> _What to work on_
Please copy out the entries exactly, skipping any pictures.

> _Provided entries_
-*-

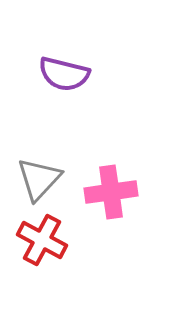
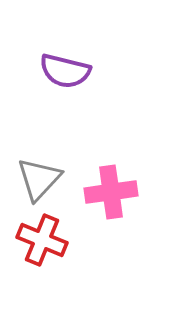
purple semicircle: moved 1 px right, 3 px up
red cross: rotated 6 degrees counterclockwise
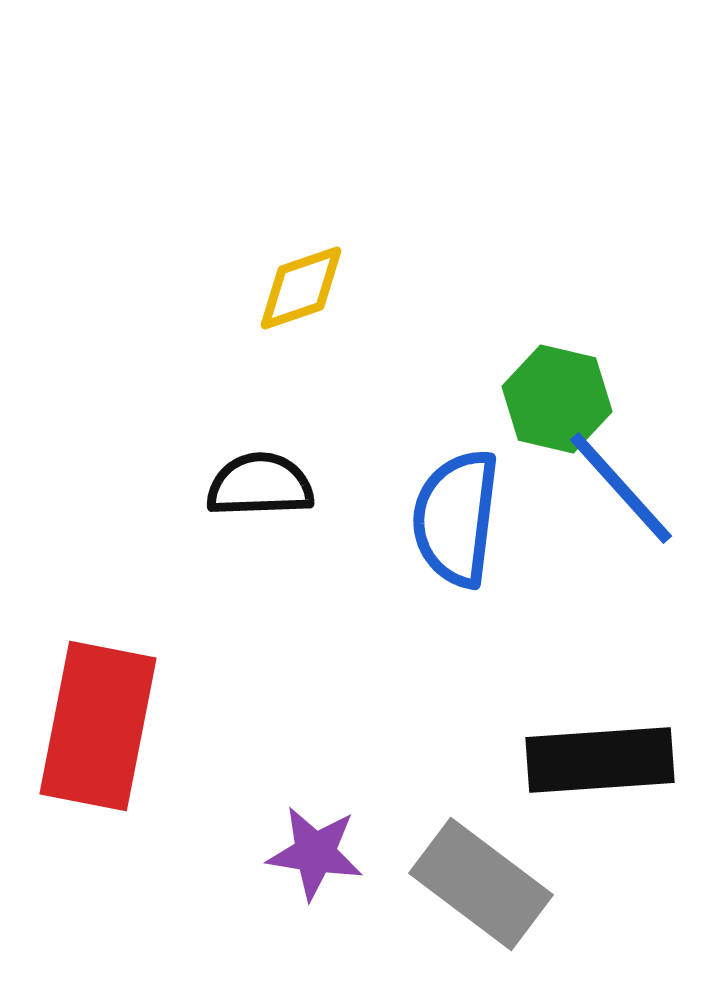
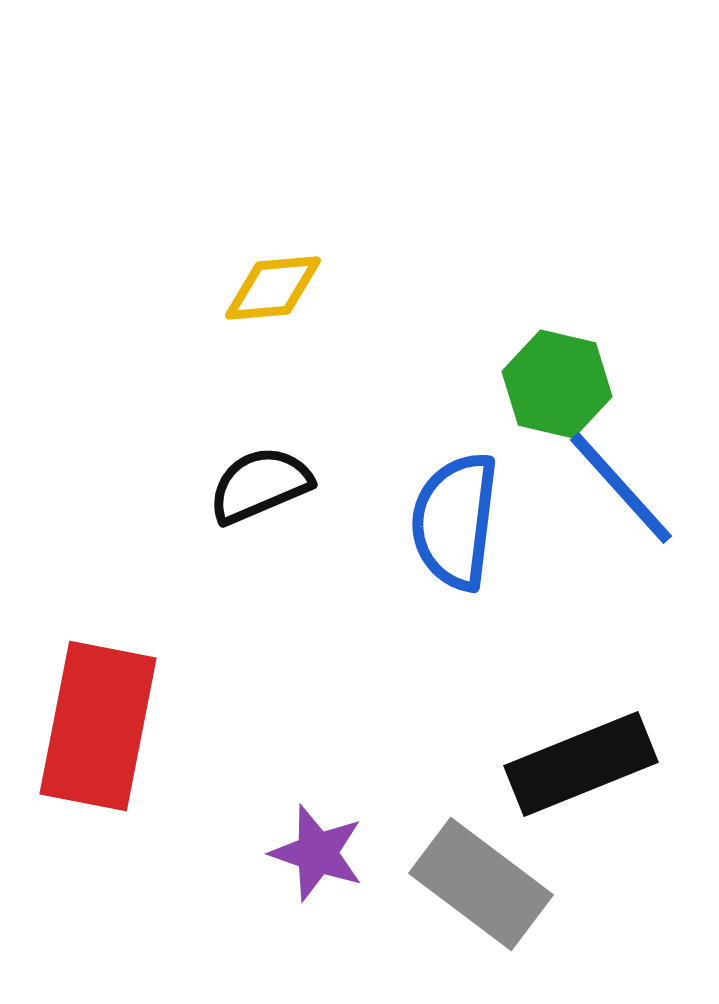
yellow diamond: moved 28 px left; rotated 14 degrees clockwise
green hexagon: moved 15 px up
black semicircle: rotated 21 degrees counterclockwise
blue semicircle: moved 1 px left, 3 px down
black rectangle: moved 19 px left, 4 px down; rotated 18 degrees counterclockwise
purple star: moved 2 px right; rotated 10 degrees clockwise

-*-

> _Reply_
purple semicircle: moved 1 px right, 3 px up
red cross: rotated 6 degrees counterclockwise
yellow diamond: moved 28 px left; rotated 14 degrees clockwise
green hexagon: moved 15 px up
black semicircle: rotated 21 degrees counterclockwise
blue semicircle: moved 1 px left, 3 px down
black rectangle: moved 19 px left, 4 px down; rotated 18 degrees counterclockwise
purple star: moved 2 px right; rotated 10 degrees clockwise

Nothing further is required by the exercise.